*Requirement*
What you need to produce from the material below is an exact transcription of the lines from the one with "blue slope B11:C12" through the one with "none -> yellow brick E14 level 2", both included, and no other line.
[Opening The input section]
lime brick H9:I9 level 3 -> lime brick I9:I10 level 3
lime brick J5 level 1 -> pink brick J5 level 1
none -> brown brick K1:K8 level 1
[Closing The input section]
[Opening The input section]
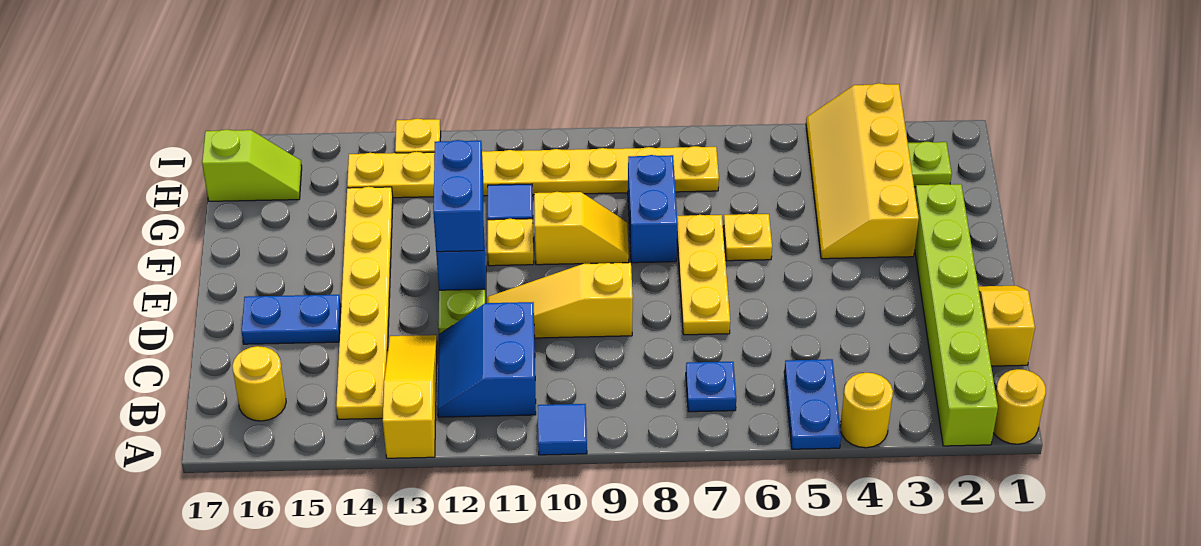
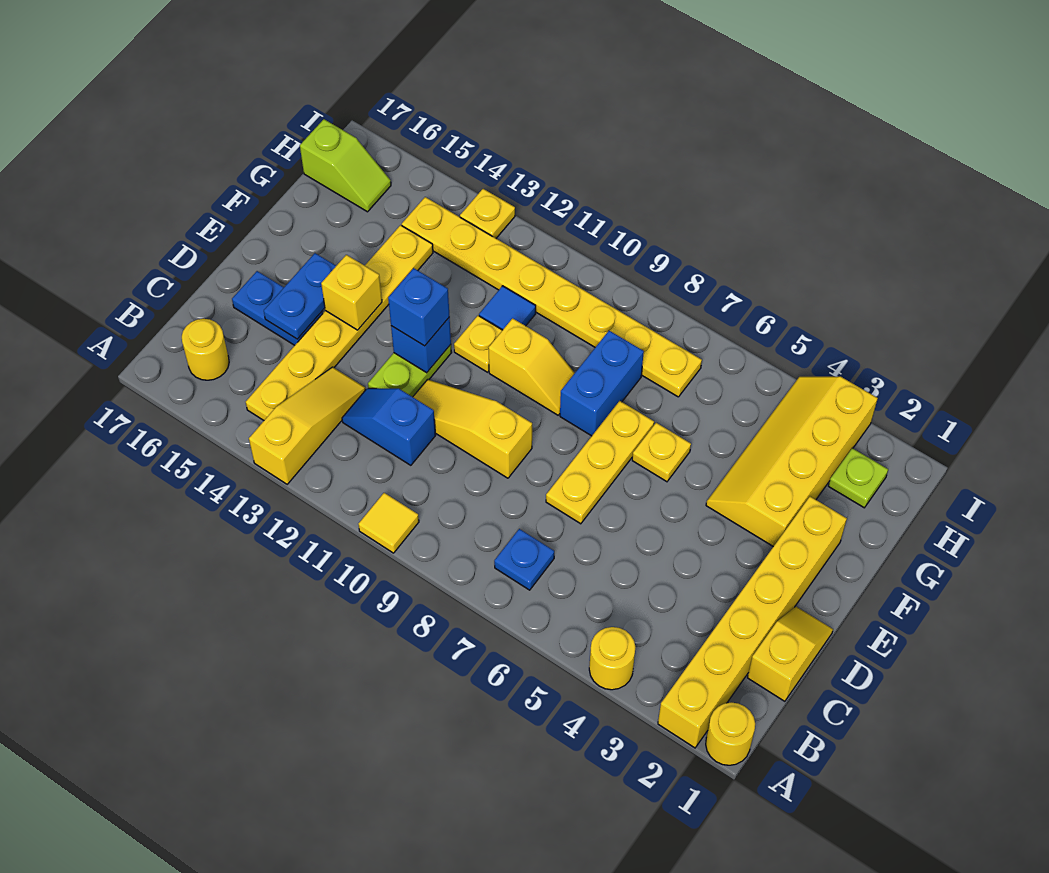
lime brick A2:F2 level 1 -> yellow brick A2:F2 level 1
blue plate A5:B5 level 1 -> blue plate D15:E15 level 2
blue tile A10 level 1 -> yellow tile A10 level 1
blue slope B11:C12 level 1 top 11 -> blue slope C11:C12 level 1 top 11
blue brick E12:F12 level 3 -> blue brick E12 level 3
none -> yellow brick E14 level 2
[Closing The input section]
*Solution*
blue slope B11:C12 level 1 top 11 -> blue slope C11:C12 level 1 top 11
blue brick E12:F12 level 3 -> blue brick E12 level 3
none -> yellow brick E14 level 2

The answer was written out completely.